### Task requirements:
Once the pictures are set aside, retype the remaining entries exactly.

Data provided Block Start

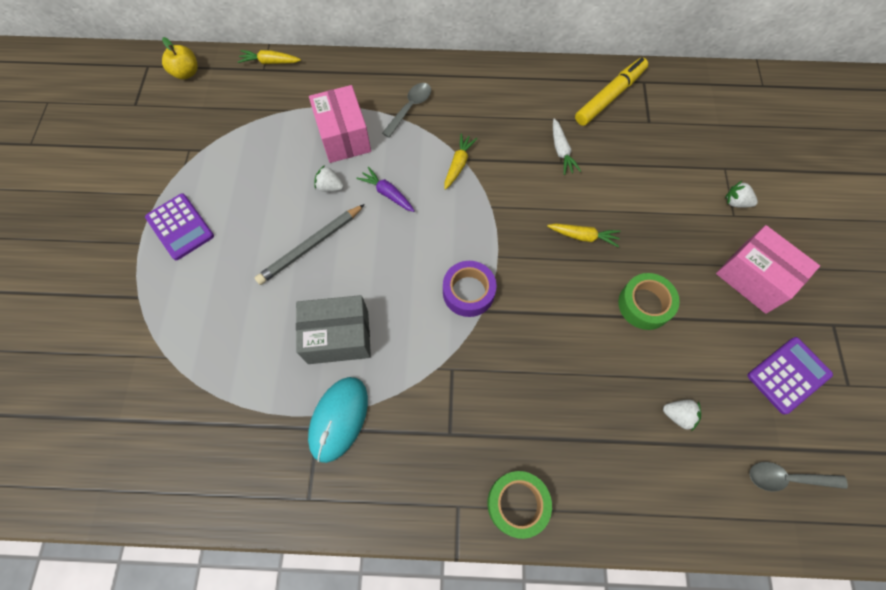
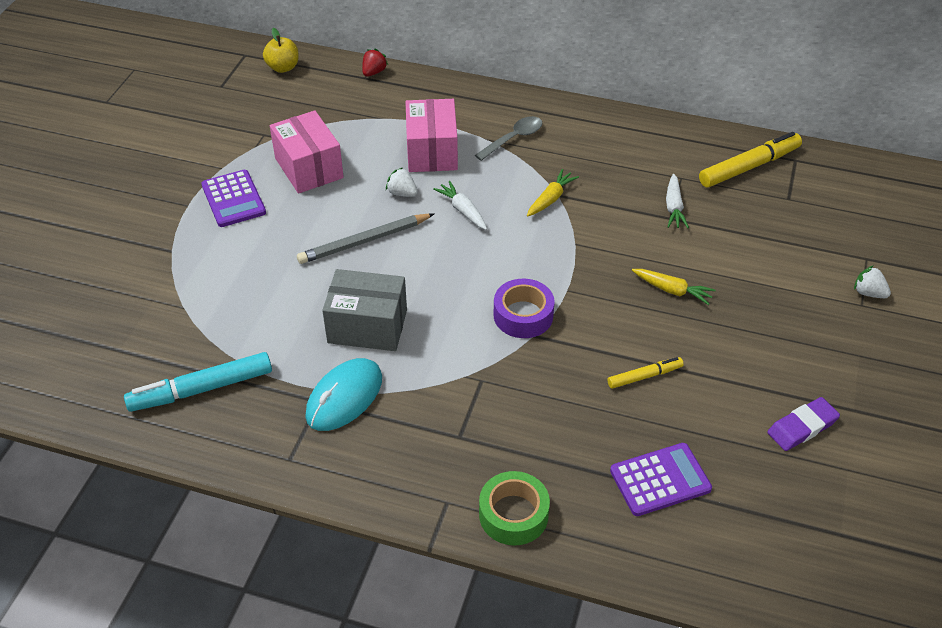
camera: 15 degrees right, 20 degrees down
(207, 444) = (201, 389): none -> turquoise marker
(270, 62) = (374, 72): yellow carrot -> red strawberry
(387, 193) = (462, 210): purple carrot -> white carrot
(585, 330) = (644, 376): none -> yellow marker
(644, 304) = (723, 367): green tape -> none
(678, 415) = (727, 476): white strawberry -> none
(722, 349) = (802, 427): none -> purple eraser
(753, 278) = (865, 368): pink box -> pink box (309, 168)
(786, 478) = (838, 563): grey spoon -> none
(788, 375) = (875, 468): purple calculator -> purple calculator (660, 480)

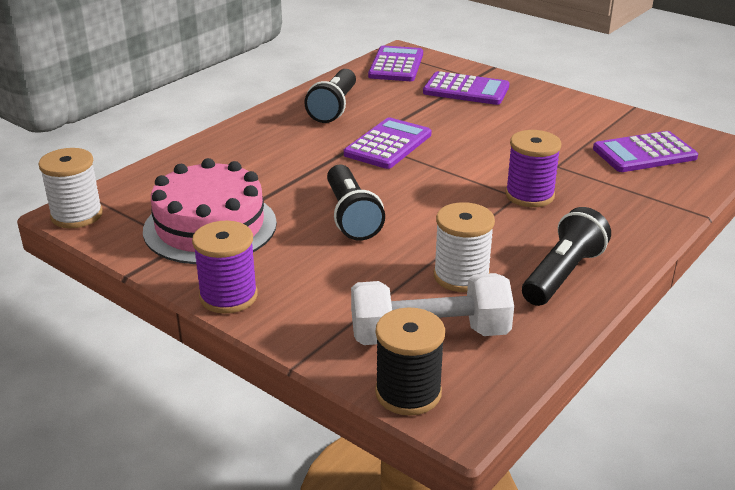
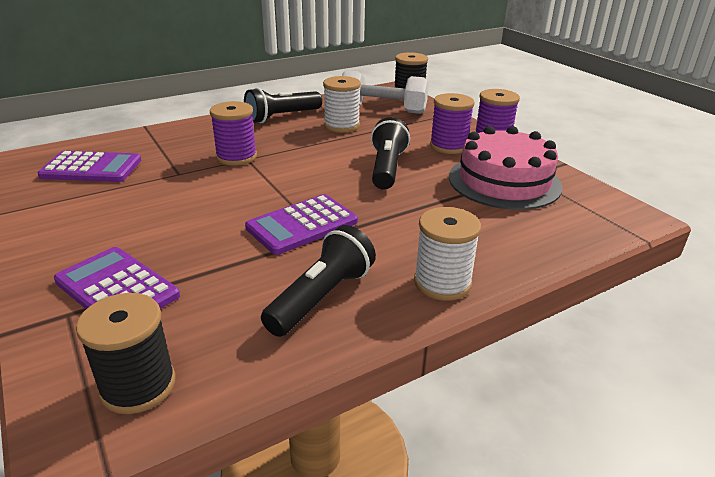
camera: 160 degrees left, 0 degrees up
(77, 215) = (629, 212): white spool -> white spool (442, 283)
(289, 270) = (448, 146): none -> purple spool
(396, 65) = (138, 386): purple calculator -> black spool

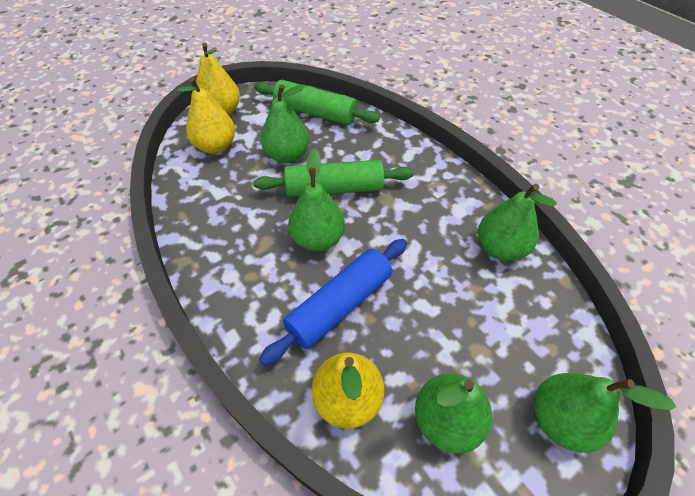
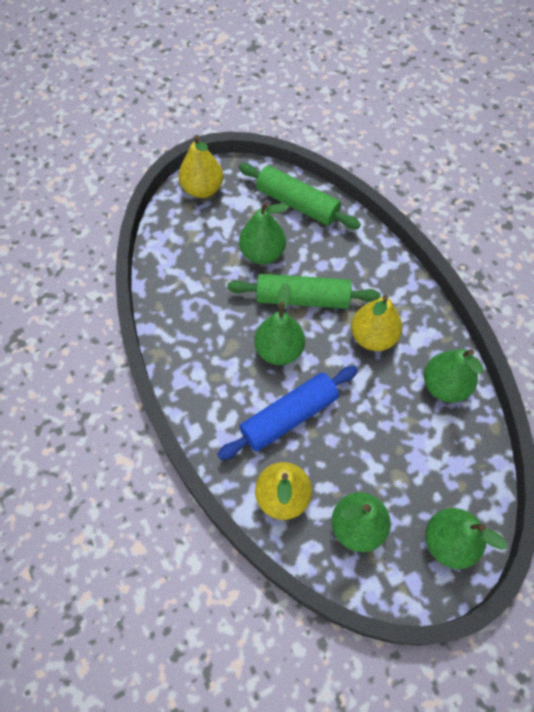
camera: 10 degrees right, 10 degrees up
(216, 146) = (194, 232): yellow pear -> yellow pear (373, 337)

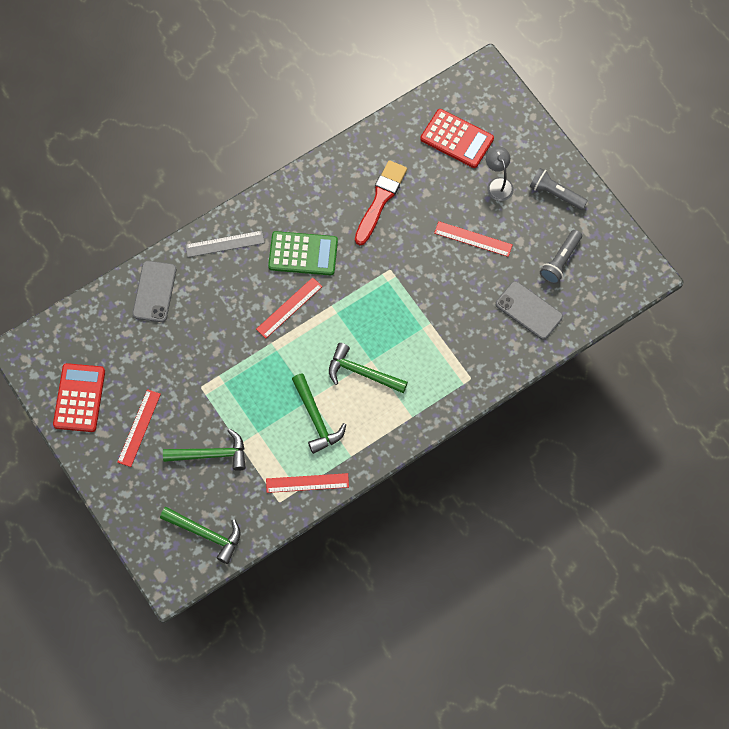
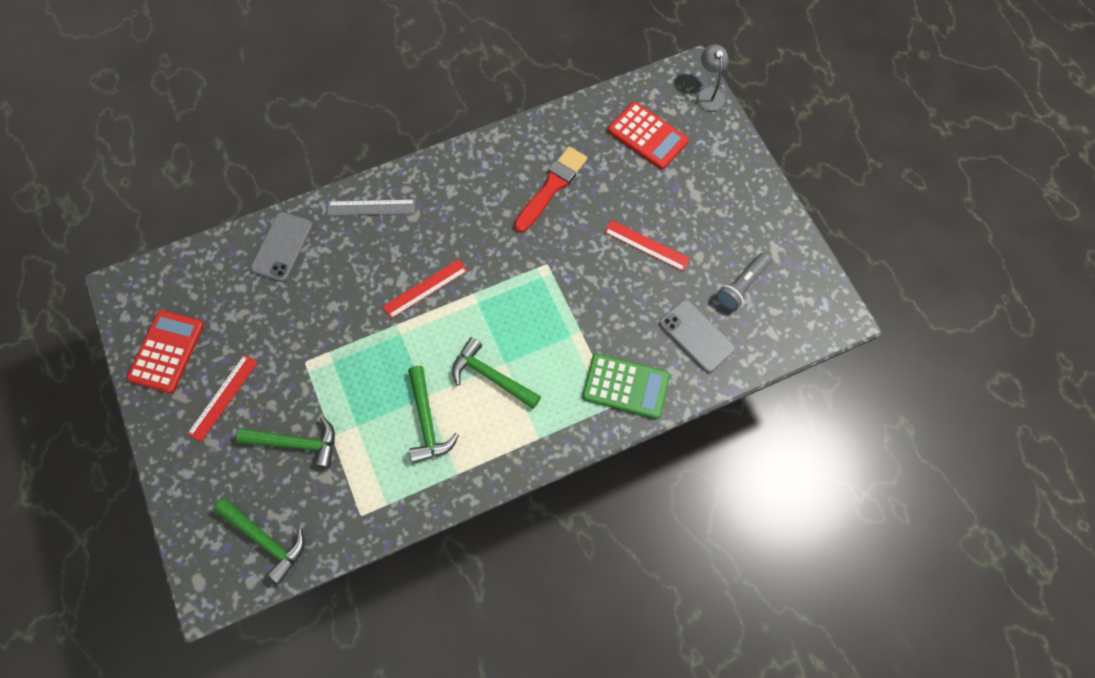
camera: 10 degrees right, 0 degrees up
(303, 254) = (454, 231): green calculator -> green calculator (626, 386)
(307, 483) = (399, 497): red ruler -> none
(498, 184) = (684, 190): grey lamp -> grey lamp (709, 93)
(556, 194) = (748, 211): grey flashlight -> none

Data provided Block End

### Written answer:
camera: 15 degrees right, 20 degrees down
(207, 444) = (201, 389): none -> turquoise marker
(270, 62) = (374, 72): yellow carrot -> red strawberry
(387, 193) = (462, 210): purple carrot -> white carrot
(585, 330) = (644, 376): none -> yellow marker
(644, 304) = (723, 367): green tape -> none
(678, 415) = (727, 476): white strawberry -> none
(722, 349) = (802, 427): none -> purple eraser
(753, 278) = (865, 368): pink box -> pink box (309, 168)
(786, 478) = (838, 563): grey spoon -> none
(788, 375) = (875, 468): purple calculator -> purple calculator (660, 480)

camera: 160 degrees left, 0 degrees up
(77, 215) = (629, 212): white spool -> white spool (442, 283)
(289, 270) = (448, 146): none -> purple spool
(396, 65) = (138, 386): purple calculator -> black spool

camera: 10 degrees right, 10 degrees up
(216, 146) = (194, 232): yellow pear -> yellow pear (373, 337)

camera: 10 degrees right, 0 degrees up
(303, 254) = (454, 231): green calculator -> green calculator (626, 386)
(307, 483) = (399, 497): red ruler -> none
(498, 184) = (684, 190): grey lamp -> grey lamp (709, 93)
(556, 194) = (748, 211): grey flashlight -> none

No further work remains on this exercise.